▶ Work task: Print every line of the listing below, starting with the line that holds "orange flashlight: 2 -> 6" and going on through the line that holds "white flashlight: 7 -> 8", both included, and print nothing else.

*** Material supplied Section Begins ***

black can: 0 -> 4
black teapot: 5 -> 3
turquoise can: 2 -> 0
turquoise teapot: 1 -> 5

*** Material supplied Section Ends ***
*** Material supplied Section Begins ***

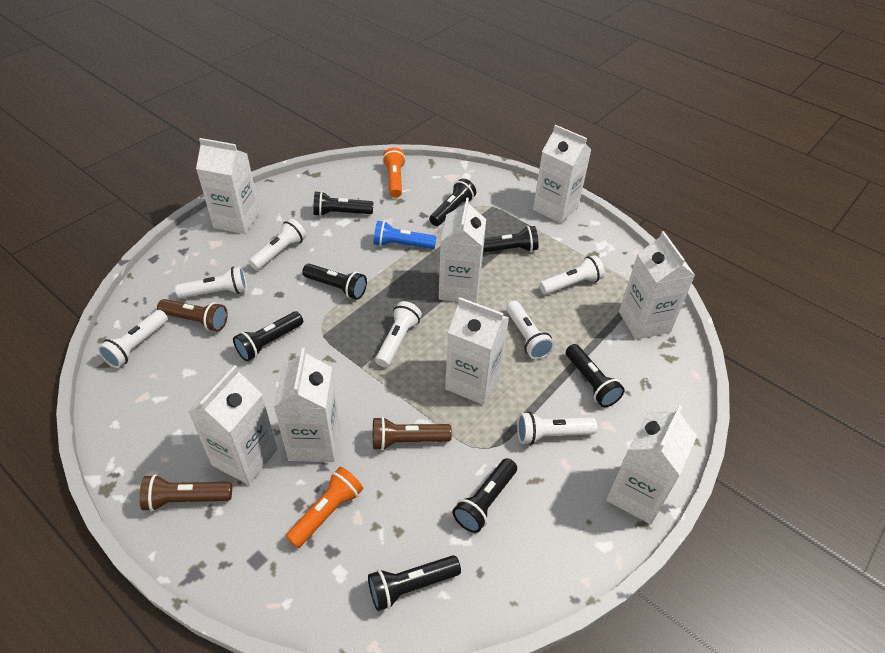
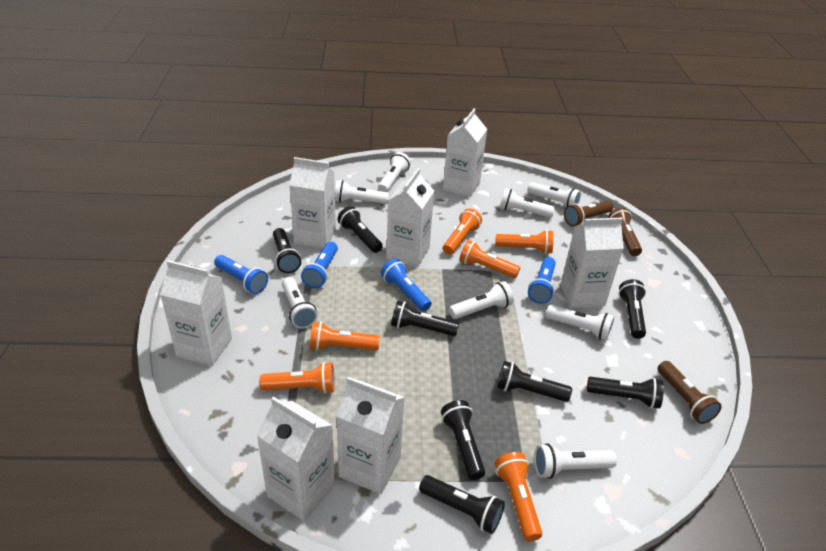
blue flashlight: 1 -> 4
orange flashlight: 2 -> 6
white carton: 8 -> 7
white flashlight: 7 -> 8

*** Material supplied Section Ends ***

▶ Task answer:
orange flashlight: 2 -> 6
white carton: 8 -> 7
white flashlight: 7 -> 8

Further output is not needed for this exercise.